Your instructions:
Lines below starting with the line with "LED: blue -> yellow" and going on through the line with "MIC pin OUT: RX -> A2" must be output exactly; the rest of the records must be left out.
Start of Data for the task
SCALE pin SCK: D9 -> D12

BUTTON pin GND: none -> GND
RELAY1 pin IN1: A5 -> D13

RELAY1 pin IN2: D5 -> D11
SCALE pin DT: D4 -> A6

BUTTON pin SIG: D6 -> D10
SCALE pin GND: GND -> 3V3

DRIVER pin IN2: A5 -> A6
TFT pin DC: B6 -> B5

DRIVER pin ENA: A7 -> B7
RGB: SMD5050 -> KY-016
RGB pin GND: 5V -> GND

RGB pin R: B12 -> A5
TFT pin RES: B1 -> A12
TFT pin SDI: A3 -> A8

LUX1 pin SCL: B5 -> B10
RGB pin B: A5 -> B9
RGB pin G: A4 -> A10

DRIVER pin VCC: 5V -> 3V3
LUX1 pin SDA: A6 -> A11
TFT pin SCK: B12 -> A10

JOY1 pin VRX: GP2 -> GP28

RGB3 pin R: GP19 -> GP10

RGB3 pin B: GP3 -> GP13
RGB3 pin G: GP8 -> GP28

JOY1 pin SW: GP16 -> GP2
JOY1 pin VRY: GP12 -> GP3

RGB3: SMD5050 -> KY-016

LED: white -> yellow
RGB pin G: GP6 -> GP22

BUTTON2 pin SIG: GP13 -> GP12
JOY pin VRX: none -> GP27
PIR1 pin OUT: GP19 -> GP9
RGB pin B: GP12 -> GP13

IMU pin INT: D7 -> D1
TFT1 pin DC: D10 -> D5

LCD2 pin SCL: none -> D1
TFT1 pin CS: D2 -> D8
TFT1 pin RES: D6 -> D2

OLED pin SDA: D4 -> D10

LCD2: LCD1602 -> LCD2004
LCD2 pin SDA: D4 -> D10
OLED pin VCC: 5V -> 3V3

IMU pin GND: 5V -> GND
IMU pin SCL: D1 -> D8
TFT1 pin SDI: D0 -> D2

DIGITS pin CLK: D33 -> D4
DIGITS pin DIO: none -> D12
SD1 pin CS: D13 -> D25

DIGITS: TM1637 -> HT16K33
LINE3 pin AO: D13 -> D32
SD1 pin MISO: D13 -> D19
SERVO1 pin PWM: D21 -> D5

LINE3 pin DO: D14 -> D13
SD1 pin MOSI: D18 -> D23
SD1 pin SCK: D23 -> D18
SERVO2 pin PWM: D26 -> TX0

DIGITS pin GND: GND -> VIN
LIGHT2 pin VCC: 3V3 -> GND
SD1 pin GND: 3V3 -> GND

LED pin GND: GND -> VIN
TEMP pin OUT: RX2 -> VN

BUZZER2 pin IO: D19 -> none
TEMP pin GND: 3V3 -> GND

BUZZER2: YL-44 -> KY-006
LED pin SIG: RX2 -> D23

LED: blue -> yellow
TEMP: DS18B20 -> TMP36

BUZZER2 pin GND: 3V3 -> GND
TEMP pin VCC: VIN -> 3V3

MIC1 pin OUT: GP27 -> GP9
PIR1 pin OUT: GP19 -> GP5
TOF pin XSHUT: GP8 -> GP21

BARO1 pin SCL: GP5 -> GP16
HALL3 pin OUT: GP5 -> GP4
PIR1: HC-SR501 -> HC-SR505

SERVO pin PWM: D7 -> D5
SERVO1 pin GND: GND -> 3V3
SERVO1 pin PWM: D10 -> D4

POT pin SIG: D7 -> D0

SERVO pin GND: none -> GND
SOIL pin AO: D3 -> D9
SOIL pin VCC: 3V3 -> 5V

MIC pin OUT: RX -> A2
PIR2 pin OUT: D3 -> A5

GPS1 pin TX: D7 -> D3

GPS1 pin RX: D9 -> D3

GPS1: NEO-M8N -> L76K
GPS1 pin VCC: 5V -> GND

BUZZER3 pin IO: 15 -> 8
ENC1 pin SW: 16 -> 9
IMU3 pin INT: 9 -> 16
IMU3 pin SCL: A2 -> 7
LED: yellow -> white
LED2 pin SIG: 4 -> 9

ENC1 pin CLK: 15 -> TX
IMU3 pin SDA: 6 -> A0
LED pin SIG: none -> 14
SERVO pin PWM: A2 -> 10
End of Data for the task
Your solution:
LED: blue -> yellow
TEMP: DS18B20 -> TMP36

BUZZER2 pin GND: 3V3 -> GND
TEMP pin VCC: VIN -> 3V3

MIC1 pin OUT: GP27 -> GP9
PIR1 pin OUT: GP19 -> GP5
TOF pin XSHUT: GP8 -> GP21

BARO1 pin SCL: GP5 -> GP16
HALL3 pin OUT: GP5 -> GP4
PIR1: HC-SR501 -> HC-SR505

SERVO pin PWM: D7 -> D5
SERVO1 pin GND: GND -> 3V3
SERVO1 pin PWM: D10 -> D4

POT pin SIG: D7 -> D0

SERVO pin GND: none -> GND
SOIL pin AO: D3 -> D9
SOIL pin VCC: 3V3 -> 5V

MIC pin OUT: RX -> A2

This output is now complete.